### What to work on:
Which lines of the data below hold "ring"? Copy each of them.

### Data:
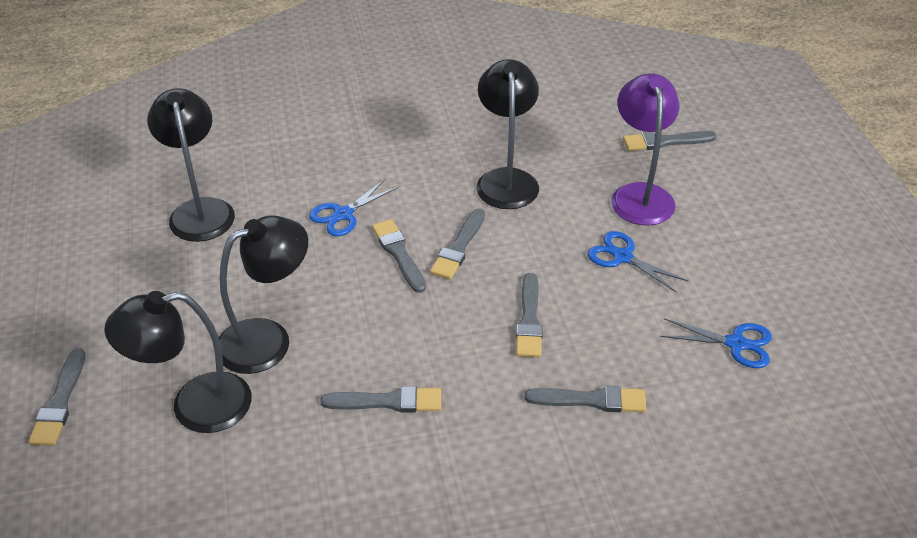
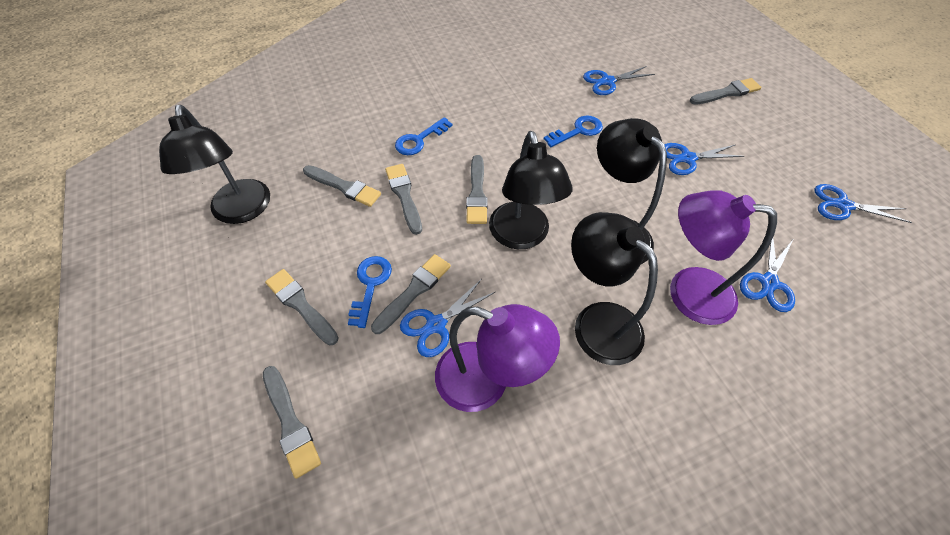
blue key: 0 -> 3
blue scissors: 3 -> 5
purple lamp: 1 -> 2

--

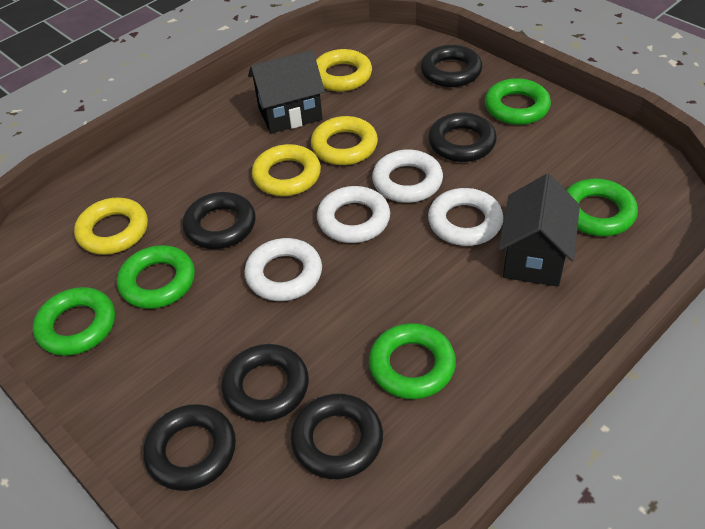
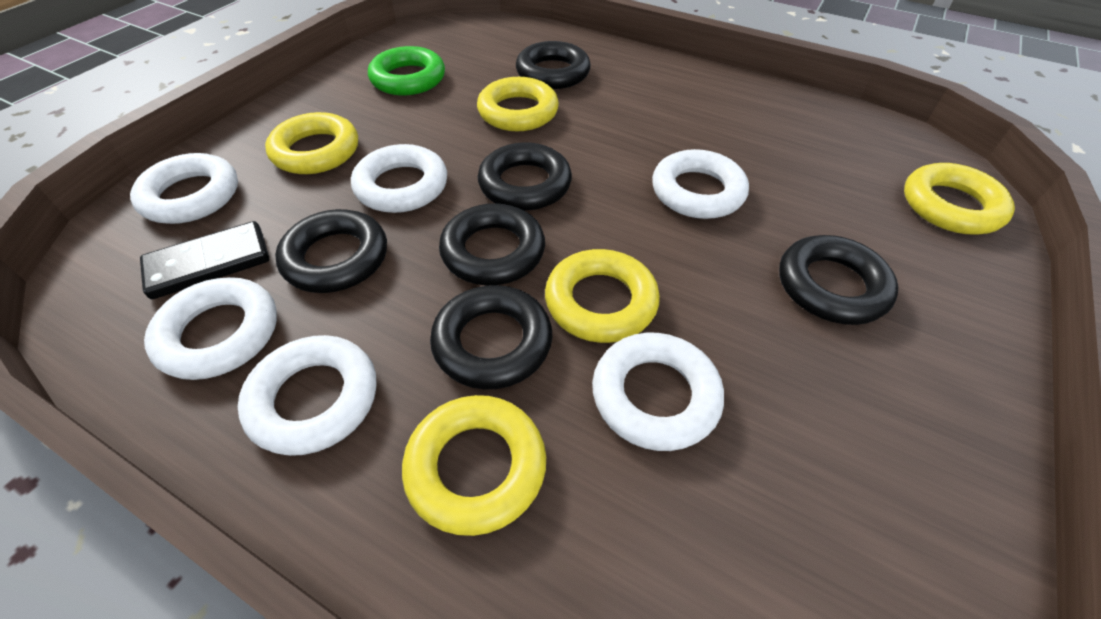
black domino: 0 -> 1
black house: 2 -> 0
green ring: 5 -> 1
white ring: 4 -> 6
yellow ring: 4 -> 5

### Response to the exercise:
green ring: 5 -> 1
white ring: 4 -> 6
yellow ring: 4 -> 5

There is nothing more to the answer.